TASK BRIEF>
Return all lines from the entries below in which the word "glue" is present.

DATA LISTING>
········
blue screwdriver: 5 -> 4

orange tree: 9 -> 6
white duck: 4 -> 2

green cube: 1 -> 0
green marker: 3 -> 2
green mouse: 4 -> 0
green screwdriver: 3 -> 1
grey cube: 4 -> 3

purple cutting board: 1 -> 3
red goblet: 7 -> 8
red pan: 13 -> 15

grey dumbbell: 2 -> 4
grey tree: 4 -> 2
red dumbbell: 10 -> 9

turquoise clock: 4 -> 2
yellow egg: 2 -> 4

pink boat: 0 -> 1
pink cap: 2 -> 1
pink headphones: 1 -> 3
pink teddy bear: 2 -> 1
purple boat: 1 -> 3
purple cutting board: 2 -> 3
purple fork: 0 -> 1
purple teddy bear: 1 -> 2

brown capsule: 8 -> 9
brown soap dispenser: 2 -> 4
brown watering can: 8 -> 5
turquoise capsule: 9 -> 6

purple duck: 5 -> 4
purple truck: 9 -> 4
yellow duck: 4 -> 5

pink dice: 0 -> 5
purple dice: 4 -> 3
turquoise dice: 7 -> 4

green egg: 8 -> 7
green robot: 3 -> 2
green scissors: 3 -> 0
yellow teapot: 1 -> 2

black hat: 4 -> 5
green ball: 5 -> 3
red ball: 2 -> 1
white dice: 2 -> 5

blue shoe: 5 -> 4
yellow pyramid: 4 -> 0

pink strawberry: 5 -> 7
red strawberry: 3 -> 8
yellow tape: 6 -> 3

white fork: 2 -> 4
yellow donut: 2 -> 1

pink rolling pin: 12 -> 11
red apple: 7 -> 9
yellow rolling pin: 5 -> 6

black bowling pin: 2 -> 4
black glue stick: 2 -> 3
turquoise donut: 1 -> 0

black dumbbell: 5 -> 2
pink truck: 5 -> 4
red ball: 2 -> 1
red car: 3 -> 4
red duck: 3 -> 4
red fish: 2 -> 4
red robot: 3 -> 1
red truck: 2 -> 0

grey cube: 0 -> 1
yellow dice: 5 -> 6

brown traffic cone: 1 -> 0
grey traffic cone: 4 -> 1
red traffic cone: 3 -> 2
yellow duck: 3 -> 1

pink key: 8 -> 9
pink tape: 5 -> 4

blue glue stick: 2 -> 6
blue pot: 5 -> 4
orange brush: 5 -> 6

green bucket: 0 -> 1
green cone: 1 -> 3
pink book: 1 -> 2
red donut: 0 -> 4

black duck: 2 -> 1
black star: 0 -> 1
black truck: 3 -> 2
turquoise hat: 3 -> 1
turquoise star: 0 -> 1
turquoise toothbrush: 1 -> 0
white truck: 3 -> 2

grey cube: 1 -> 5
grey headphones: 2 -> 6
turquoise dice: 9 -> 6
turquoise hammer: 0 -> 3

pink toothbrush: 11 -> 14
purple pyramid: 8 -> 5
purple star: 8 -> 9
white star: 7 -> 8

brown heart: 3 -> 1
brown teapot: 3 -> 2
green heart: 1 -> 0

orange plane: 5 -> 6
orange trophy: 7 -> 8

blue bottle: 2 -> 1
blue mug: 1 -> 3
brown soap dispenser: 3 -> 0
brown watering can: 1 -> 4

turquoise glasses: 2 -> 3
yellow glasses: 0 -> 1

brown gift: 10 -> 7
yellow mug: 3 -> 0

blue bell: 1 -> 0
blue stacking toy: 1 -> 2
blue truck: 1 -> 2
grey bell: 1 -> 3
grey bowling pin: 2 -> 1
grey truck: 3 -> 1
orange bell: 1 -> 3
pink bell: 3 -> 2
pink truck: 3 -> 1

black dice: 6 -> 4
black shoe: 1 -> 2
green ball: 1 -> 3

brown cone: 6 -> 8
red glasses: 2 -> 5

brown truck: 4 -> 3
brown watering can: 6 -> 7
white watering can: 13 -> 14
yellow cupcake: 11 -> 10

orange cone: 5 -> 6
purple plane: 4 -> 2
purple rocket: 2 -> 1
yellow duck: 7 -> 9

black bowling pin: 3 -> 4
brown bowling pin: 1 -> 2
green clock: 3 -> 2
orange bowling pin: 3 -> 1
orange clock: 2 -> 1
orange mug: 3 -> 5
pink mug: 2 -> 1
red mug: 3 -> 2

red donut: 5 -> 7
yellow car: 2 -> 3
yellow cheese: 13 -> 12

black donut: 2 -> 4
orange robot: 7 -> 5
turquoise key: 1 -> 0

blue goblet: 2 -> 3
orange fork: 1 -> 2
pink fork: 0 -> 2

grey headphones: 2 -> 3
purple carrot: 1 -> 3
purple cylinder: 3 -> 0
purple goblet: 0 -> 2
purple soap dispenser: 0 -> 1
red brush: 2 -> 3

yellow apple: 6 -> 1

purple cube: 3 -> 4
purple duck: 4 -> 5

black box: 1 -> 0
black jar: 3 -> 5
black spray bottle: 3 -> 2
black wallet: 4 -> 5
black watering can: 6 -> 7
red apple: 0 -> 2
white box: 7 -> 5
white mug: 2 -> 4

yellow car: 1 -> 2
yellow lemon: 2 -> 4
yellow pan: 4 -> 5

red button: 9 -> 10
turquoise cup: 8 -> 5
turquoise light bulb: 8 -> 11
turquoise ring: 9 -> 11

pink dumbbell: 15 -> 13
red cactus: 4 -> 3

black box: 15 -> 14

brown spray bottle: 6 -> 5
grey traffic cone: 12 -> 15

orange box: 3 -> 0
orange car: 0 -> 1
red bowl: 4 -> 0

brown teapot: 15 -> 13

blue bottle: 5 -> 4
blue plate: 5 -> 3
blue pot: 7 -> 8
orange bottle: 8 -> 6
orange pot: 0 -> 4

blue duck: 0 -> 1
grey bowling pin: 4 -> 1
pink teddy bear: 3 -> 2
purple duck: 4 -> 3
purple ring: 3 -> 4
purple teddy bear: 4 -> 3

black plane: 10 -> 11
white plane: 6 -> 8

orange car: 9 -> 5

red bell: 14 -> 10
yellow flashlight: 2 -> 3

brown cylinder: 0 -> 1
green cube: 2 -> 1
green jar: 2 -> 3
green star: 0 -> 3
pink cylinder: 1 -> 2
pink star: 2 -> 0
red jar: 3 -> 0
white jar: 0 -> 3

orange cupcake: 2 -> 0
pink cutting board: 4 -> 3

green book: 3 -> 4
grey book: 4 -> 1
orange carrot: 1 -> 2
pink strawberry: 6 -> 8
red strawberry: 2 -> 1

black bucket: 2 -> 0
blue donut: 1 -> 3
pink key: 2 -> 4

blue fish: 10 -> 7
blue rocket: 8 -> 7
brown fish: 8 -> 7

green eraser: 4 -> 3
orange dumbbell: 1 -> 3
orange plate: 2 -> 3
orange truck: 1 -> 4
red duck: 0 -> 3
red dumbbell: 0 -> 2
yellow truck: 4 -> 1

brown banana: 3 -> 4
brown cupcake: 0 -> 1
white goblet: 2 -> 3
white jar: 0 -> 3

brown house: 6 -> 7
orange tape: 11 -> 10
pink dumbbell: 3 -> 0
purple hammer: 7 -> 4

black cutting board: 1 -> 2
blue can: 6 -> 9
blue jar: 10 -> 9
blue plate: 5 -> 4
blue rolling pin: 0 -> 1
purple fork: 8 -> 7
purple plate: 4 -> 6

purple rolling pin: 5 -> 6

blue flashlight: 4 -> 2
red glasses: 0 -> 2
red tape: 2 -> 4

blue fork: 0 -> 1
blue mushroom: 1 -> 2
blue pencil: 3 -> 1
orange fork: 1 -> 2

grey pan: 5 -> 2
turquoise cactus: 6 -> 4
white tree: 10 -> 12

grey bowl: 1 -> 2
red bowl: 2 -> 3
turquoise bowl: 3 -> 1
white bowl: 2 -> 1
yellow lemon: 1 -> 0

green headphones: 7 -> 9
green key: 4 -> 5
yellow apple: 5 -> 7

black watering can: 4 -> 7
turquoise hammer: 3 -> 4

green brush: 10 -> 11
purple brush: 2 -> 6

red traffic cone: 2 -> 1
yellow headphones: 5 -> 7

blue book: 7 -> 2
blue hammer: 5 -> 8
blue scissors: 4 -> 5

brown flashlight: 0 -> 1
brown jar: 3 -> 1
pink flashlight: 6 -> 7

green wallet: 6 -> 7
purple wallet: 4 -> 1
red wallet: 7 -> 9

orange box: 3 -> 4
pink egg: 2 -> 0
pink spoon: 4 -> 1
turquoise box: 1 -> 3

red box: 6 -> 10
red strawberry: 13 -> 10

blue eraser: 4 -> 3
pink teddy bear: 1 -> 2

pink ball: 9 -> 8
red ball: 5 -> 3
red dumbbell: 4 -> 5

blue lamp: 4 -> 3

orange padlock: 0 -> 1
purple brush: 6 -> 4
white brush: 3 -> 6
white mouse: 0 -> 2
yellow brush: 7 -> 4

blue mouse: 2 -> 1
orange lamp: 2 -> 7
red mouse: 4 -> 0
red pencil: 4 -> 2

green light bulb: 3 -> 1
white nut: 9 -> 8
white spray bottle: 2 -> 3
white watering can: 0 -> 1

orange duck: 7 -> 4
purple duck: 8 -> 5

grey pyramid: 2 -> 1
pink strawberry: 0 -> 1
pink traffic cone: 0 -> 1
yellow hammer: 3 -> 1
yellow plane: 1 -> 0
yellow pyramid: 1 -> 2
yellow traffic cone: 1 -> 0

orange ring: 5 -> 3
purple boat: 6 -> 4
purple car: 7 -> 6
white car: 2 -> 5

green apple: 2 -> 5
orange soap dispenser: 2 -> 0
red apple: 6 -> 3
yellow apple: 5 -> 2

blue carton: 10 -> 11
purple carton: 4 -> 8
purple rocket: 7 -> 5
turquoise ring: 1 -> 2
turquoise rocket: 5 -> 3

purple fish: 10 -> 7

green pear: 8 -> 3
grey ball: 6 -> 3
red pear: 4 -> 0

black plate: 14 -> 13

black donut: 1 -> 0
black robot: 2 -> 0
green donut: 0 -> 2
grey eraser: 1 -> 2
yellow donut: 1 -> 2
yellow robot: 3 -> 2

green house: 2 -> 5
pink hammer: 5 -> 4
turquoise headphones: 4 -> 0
········
ANSWER SPACE>
black glue stick: 2 -> 3
blue glue stick: 2 -> 6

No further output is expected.